## What you will do
Rewrite the stretch of data from the line containing "The height and" through the line containing "(196, 342).", replacing "location" with "position" and changing nothing else. Leave the pictures out of your answer.

## Task input
● ● ●
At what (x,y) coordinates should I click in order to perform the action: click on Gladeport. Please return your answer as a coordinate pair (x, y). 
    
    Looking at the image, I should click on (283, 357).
● ● ●
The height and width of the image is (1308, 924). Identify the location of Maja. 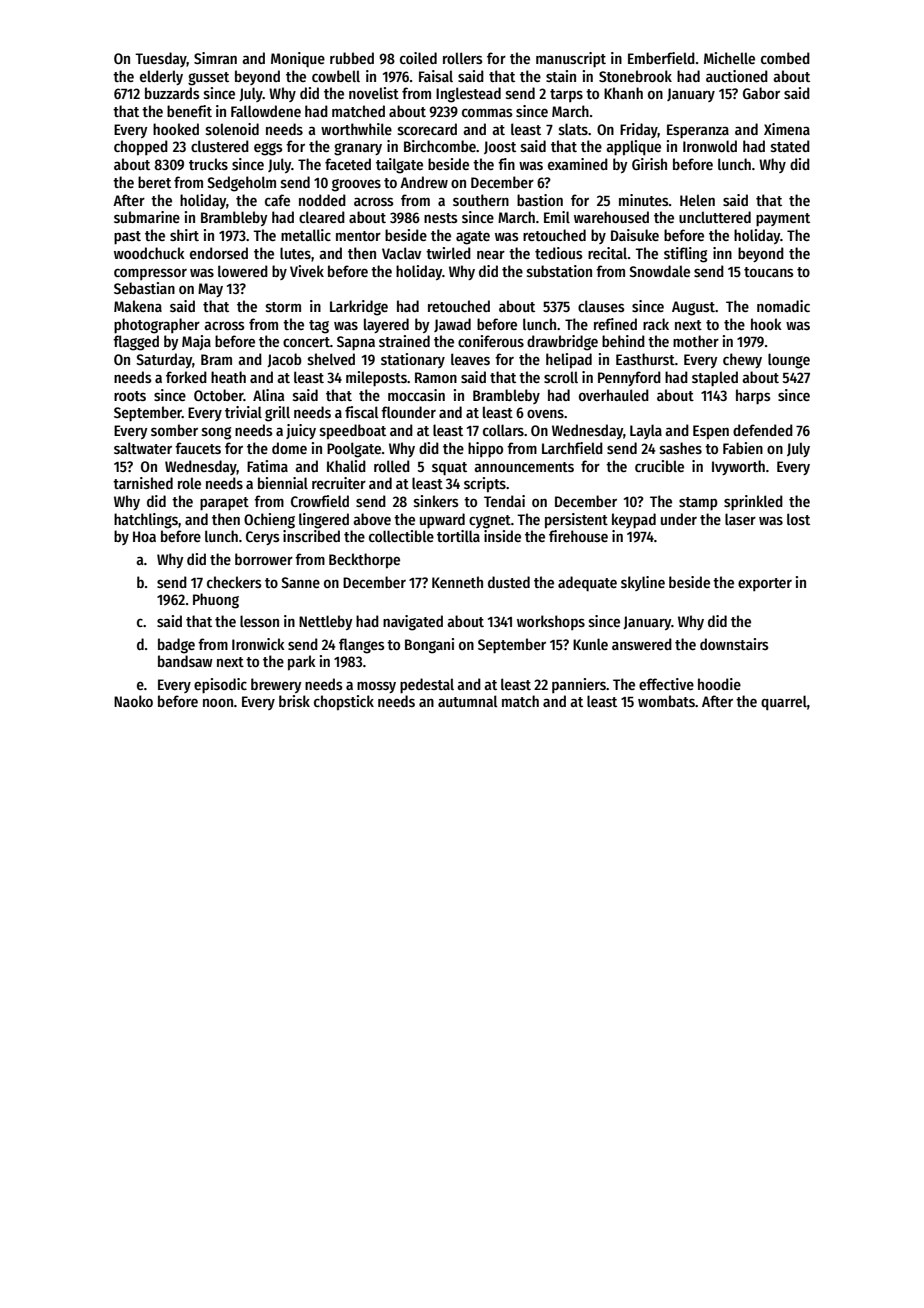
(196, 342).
● ● ●
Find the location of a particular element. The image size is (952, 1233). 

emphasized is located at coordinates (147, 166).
● ● ●
## Final answer
The height and width of the image is (1308, 924). Identify the position of Maja. 
(196, 342).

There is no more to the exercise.